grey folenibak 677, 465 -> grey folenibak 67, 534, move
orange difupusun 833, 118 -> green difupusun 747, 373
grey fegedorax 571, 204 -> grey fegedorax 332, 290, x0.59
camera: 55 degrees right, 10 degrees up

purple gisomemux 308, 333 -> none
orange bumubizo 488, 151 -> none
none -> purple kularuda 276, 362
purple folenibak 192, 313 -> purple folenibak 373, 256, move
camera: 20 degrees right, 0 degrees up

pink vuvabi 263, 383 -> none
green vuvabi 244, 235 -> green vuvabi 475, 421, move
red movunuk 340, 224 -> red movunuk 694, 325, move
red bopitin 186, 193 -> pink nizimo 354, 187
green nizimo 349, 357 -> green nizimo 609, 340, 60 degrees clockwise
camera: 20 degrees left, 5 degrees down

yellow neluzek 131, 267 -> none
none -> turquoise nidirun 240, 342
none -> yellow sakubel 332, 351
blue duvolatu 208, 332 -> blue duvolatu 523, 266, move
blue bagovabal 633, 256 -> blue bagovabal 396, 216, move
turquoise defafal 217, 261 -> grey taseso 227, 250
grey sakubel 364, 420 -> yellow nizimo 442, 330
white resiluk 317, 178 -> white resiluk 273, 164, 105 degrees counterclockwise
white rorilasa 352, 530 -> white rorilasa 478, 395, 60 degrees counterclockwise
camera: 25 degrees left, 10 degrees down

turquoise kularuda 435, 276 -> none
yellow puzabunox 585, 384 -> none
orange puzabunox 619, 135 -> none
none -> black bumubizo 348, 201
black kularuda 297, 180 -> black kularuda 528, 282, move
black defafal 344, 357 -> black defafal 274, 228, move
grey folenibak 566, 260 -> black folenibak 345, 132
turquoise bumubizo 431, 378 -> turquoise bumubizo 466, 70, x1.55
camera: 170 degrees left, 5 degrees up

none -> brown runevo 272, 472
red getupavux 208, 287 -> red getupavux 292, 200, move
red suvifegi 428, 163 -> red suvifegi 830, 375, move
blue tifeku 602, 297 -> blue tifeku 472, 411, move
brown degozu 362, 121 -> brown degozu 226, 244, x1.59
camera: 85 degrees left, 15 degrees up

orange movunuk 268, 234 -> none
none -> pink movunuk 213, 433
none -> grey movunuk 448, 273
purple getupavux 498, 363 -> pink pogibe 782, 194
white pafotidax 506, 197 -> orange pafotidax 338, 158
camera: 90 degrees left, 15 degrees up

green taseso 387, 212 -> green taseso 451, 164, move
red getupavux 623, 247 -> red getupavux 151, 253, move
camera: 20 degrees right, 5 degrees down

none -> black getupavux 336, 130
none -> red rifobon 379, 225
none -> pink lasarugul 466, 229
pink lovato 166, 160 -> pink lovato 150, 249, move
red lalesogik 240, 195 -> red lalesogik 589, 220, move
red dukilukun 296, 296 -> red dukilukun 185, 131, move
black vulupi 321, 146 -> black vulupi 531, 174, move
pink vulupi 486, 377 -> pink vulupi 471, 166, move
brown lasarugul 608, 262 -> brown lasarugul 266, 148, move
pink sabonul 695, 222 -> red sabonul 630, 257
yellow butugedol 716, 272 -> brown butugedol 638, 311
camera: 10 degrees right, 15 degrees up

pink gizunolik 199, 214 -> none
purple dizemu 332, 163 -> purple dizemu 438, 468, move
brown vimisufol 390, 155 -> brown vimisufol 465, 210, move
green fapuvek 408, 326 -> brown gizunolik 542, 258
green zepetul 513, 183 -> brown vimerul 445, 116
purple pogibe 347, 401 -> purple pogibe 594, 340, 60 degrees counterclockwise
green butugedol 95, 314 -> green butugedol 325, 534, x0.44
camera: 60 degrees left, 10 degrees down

:: WORK ORDER ::
Once the line containing "red getupavux 208, 287" has been retyped, stop. Begin at the first line of the material and reproduce every line up to it exactly.

:: RESULT OF THE TASK ::
grey folenibak 677, 465 -> grey folenibak 67, 534, move
orange difupusun 833, 118 -> green difupusun 747, 373
grey fegedorax 571, 204 -> grey fegedorax 332, 290, x0.59
camera: 55 degrees right, 10 degrees up

purple gisomemux 308, 333 -> none
orange bumubizo 488, 151 -> none
none -> purple kularuda 276, 362
purple folenibak 192, 313 -> purple folenibak 373, 256, move
camera: 20 degrees right, 0 degrees up

pink vuvabi 263, 383 -> none
green vuvabi 244, 235 -> green vuvabi 475, 421, move
red movunuk 340, 224 -> red movunuk 694, 325, move
red bopitin 186, 193 -> pink nizimo 354, 187
green nizimo 349, 357 -> green nizimo 609, 340, 60 degrees clockwise
camera: 20 degrees left, 5 degrees down

yellow neluzek 131, 267 -> none
none -> turquoise nidirun 240, 342
none -> yellow sakubel 332, 351
blue duvolatu 208, 332 -> blue duvolatu 523, 266, move
blue bagovabal 633, 256 -> blue bagovabal 396, 216, move
turquoise defafal 217, 261 -> grey taseso 227, 250
grey sakubel 364, 420 -> yellow nizimo 442, 330
white resiluk 317, 178 -> white resiluk 273, 164, 105 degrees counterclockwise
white rorilasa 352, 530 -> white rorilasa 478, 395, 60 degrees counterclockwise
camera: 25 degrees left, 10 degrees down

turquoise kularuda 435, 276 -> none
yellow puzabunox 585, 384 -> none
orange puzabunox 619, 135 -> none
none -> black bumubizo 348, 201
black kularuda 297, 180 -> black kularuda 528, 282, move
black defafal 344, 357 -> black defafal 274, 228, move
grey folenibak 566, 260 -> black folenibak 345, 132
turquoise bumubizo 431, 378 -> turquoise bumubizo 466, 70, x1.55
camera: 170 degrees left, 5 degrees up

none -> brown runevo 272, 472
red getupavux 208, 287 -> red getupavux 292, 200, move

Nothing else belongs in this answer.